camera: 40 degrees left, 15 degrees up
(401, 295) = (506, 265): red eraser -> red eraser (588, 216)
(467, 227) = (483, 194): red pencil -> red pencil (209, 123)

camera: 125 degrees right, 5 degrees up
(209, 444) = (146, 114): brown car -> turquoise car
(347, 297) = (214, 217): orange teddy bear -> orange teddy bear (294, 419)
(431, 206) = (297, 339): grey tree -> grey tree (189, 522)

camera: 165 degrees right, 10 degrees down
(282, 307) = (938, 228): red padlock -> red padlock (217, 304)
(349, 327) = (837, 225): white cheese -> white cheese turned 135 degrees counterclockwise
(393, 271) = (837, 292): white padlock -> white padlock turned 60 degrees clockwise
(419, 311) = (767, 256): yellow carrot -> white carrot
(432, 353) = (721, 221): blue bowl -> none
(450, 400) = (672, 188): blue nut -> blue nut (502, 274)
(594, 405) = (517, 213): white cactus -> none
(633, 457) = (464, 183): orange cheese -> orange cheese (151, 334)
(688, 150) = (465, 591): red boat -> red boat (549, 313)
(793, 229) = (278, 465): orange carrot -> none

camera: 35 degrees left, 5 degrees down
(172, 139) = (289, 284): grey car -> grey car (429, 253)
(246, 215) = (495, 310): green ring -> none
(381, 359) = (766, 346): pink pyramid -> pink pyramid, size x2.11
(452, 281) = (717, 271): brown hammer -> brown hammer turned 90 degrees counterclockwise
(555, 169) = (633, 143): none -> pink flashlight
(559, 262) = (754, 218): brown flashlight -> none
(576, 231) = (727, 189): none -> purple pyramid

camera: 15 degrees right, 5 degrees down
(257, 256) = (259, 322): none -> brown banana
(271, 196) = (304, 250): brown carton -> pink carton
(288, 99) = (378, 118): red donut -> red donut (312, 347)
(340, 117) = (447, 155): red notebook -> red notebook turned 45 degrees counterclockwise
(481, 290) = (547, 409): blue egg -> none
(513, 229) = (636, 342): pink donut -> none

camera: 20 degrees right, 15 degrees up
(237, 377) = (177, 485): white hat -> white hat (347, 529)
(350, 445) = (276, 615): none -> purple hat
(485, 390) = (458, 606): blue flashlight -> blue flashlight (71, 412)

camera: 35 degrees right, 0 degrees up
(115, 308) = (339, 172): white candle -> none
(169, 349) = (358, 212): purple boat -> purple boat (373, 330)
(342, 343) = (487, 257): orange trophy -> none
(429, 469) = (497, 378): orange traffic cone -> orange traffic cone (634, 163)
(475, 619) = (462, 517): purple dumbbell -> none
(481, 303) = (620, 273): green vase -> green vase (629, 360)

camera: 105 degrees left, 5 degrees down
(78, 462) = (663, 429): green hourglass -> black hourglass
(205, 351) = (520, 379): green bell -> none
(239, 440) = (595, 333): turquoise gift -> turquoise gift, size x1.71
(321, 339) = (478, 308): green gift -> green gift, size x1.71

* * * * * * * * *

#### [PROBLEM TO WORK ON]
Output the data in full, please, exactly as written.

#### [WRITTEN RESPONSE]
camera: 40 degrees left, 15 degrees up
(401, 295) = (506, 265): red eraser -> red eraser (588, 216)
(467, 227) = (483, 194): red pencil -> red pencil (209, 123)

camera: 125 degrees right, 5 degrees up
(209, 444) = (146, 114): brown car -> turquoise car
(347, 297) = (214, 217): orange teddy bear -> orange teddy bear (294, 419)
(431, 206) = (297, 339): grey tree -> grey tree (189, 522)

camera: 165 degrees right, 10 degrees down
(282, 307) = (938, 228): red padlock -> red padlock (217, 304)
(349, 327) = (837, 225): white cheese -> white cheese turned 135 degrees counterclockwise
(393, 271) = (837, 292): white padlock -> white padlock turned 60 degrees clockwise
(419, 311) = (767, 256): yellow carrot -> white carrot
(432, 353) = (721, 221): blue bowl -> none
(450, 400) = (672, 188): blue nut -> blue nut (502, 274)
(594, 405) = (517, 213): white cactus -> none
(633, 457) = (464, 183): orange cheese -> orange cheese (151, 334)
(688, 150) = (465, 591): red boat -> red boat (549, 313)
(793, 229) = (278, 465): orange carrot -> none

camera: 35 degrees left, 5 degrees down
(172, 139) = (289, 284): grey car -> grey car (429, 253)
(246, 215) = (495, 310): green ring -> none
(381, 359) = (766, 346): pink pyramid -> pink pyramid, size x2.11
(452, 281) = (717, 271): brown hammer -> brown hammer turned 90 degrees counterclockwise
(555, 169) = (633, 143): none -> pink flashlight
(559, 262) = (754, 218): brown flashlight -> none
(576, 231) = (727, 189): none -> purple pyramid

camera: 15 degrees right, 5 degrees down
(257, 256) = (259, 322): none -> brown banana
(271, 196) = (304, 250): brown carton -> pink carton
(288, 99) = (378, 118): red donut -> red donut (312, 347)
(340, 117) = (447, 155): red notebook -> red notebook turned 45 degrees counterclockwise
(481, 290) = (547, 409): blue egg -> none
(513, 229) = (636, 342): pink donut -> none

camera: 20 degrees right, 15 degrees up
(237, 377) = (177, 485): white hat -> white hat (347, 529)
(350, 445) = (276, 615): none -> purple hat
(485, 390) = (458, 606): blue flashlight -> blue flashlight (71, 412)

camera: 35 degrees right, 0 degrees up
(115, 308) = (339, 172): white candle -> none
(169, 349) = (358, 212): purple boat -> purple boat (373, 330)
(342, 343) = (487, 257): orange trophy -> none
(429, 469) = (497, 378): orange traffic cone -> orange traffic cone (634, 163)
(475, 619) = (462, 517): purple dumbbell -> none
(481, 303) = (620, 273): green vase -> green vase (629, 360)

camera: 105 degrees left, 5 degrees down
(78, 462) = (663, 429): green hourglass -> black hourglass
(205, 351) = (520, 379): green bell -> none
(239, 440) = (595, 333): turquoise gift -> turquoise gift, size x1.71
(321, 339) = (478, 308): green gift -> green gift, size x1.71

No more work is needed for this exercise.